What the task asks:
Each entry must appear in the answer exactly as it does here.

Records from a collection:
# # # # # # #
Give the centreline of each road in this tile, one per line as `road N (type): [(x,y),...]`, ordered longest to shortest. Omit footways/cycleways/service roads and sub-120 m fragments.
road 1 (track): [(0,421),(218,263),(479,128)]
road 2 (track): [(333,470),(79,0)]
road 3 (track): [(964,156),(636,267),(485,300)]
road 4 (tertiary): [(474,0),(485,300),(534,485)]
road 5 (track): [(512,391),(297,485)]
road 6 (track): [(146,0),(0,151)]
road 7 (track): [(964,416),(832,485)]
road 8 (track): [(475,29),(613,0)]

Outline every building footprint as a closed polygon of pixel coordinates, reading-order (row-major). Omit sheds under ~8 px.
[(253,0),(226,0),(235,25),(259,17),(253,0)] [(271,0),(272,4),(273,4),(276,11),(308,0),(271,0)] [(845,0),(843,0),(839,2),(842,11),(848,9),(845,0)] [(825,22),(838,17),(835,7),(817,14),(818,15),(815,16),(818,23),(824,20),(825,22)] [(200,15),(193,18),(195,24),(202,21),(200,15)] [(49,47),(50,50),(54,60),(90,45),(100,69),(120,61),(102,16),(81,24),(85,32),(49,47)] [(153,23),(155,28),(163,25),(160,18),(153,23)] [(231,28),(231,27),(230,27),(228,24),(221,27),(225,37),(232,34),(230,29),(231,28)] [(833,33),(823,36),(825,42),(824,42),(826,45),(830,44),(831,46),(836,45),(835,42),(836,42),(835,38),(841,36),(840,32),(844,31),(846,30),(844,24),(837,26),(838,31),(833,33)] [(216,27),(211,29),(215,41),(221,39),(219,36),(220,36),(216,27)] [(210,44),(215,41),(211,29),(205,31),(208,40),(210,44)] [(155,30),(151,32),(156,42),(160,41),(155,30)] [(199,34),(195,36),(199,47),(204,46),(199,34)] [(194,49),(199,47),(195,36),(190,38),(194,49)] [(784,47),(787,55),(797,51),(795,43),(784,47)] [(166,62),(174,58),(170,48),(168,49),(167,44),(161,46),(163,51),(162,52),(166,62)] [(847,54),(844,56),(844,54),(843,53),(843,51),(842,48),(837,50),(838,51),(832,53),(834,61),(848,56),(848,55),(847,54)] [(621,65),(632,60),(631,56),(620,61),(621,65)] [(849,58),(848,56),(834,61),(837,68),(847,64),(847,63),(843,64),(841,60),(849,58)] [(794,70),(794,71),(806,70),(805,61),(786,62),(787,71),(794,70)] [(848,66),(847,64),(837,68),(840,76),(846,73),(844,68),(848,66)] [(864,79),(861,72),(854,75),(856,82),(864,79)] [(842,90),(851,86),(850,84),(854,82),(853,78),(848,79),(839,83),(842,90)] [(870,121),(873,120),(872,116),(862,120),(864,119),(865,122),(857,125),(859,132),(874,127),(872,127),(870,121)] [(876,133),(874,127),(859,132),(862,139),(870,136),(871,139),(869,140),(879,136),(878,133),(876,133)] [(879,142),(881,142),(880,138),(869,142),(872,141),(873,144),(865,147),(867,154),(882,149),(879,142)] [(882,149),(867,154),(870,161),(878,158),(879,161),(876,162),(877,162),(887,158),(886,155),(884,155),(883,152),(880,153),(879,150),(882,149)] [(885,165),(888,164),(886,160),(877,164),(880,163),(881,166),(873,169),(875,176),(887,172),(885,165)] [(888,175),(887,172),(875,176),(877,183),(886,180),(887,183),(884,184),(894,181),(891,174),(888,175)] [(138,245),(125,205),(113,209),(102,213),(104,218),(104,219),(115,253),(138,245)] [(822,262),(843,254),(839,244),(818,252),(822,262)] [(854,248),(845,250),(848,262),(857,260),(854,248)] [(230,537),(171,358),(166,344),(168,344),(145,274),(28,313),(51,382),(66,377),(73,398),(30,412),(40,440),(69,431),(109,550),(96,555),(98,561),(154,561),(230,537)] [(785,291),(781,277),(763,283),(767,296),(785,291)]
# # # # # # #
Solution to the problem:
Give the centreline of each road in this tile, one per line as `road N (type): [(x,y),...]`, ordered longest to shortest. Omit footways/cycleways/service roads and sub-120 m fragments.
road 1 (track): [(0,421),(218,263),(479,128)]
road 2 (track): [(333,470),(79,0)]
road 3 (track): [(964,156),(636,267),(485,300)]
road 4 (tertiary): [(474,0),(485,300),(534,485)]
road 5 (track): [(512,391),(297,485)]
road 6 (track): [(146,0),(0,151)]
road 7 (track): [(964,416),(832,485)]
road 8 (track): [(475,29),(613,0)]

Outline every building footprint as a closed polygon of pixel coordinates, reading-order (row-major). Omit sheds under ~8 px.
[(253,0),(226,0),(235,25),(259,17),(253,0)] [(271,0),(272,4),(273,4),(276,11),(308,0),(271,0)] [(845,0),(843,0),(839,2),(842,11),(848,9),(845,0)] [(825,22),(838,17),(835,7),(817,14),(818,15),(815,16),(818,23),(824,20),(825,22)] [(200,15),(193,18),(195,24),(202,21),(200,15)] [(49,47),(50,50),(54,60),(90,45),(100,69),(120,61),(102,16),(81,24),(85,32),(49,47)] [(153,23),(155,28),(163,25),(160,18),(153,23)] [(231,28),(231,27),(230,27),(228,24),(221,27),(225,37),(232,34),(230,29),(231,28)] [(833,33),(823,36),(825,42),(824,42),(826,45),(830,44),(831,46),(836,45),(835,42),(836,42),(835,38),(841,36),(840,32),(844,31),(846,30),(844,24),(837,26),(838,31),(833,33)] [(216,27),(211,29),(215,41),(221,39),(219,36),(220,36),(216,27)] [(210,44),(215,41),(211,29),(205,31),(208,40),(210,44)] [(155,30),(151,32),(156,42),(160,41),(155,30)] [(199,34),(195,36),(199,47),(204,46),(199,34)] [(194,49),(199,47),(195,36),(190,38),(194,49)] [(784,47),(787,55),(797,51),(795,43),(784,47)] [(166,62),(174,58),(170,48),(168,49),(167,44),(161,46),(163,51),(162,52),(166,62)] [(847,54),(844,56),(844,54),(843,53),(843,51),(842,48),(837,50),(838,51),(832,53),(834,61),(848,56),(848,55),(847,54)] [(621,65),(632,60),(631,56),(620,61),(621,65)] [(849,58),(848,56),(834,61),(837,68),(847,64),(847,63),(843,64),(841,60),(849,58)] [(794,70),(794,71),(806,70),(805,61),(786,62),(787,71),(794,70)] [(848,66),(847,64),(837,68),(840,76),(846,73),(844,68),(848,66)] [(864,79),(861,72),(854,75),(856,82),(864,79)] [(842,90),(851,86),(850,84),(854,82),(853,78),(848,79),(839,83),(842,90)] [(870,121),(873,120),(872,116),(862,120),(864,119),(865,122),(857,125),(859,132),(874,127),(872,127),(870,121)] [(876,133),(874,127),(859,132),(862,139),(870,136),(871,139),(869,140),(879,136),(878,133),(876,133)] [(879,142),(881,142),(880,138),(869,142),(872,141),(873,144),(865,147),(867,154),(882,149),(879,142)] [(882,149),(867,154),(870,161),(878,158),(879,161),(876,162),(877,162),(887,158),(886,155),(884,155),(883,152),(880,153),(879,150),(882,149)] [(885,165),(888,164),(886,160),(877,164),(880,163),(881,166),(873,169),(875,176),(887,172),(885,165)] [(888,175),(887,172),(875,176),(877,183),(886,180),(887,183),(884,184),(894,181),(891,174),(888,175)] [(138,245),(125,205),(113,209),(102,213),(104,218),(104,219),(115,253),(138,245)] [(822,262),(843,254),(839,244),(818,252),(822,262)] [(854,248),(845,250),(848,262),(857,260),(854,248)] [(230,537),(171,358),(166,344),(168,344),(145,274),(28,313),(51,382),(66,377),(73,398),(30,412),(40,440),(69,431),(109,550),(96,555),(98,561),(154,561),(230,537)] [(785,291),(781,277),(763,283),(767,296),(785,291)]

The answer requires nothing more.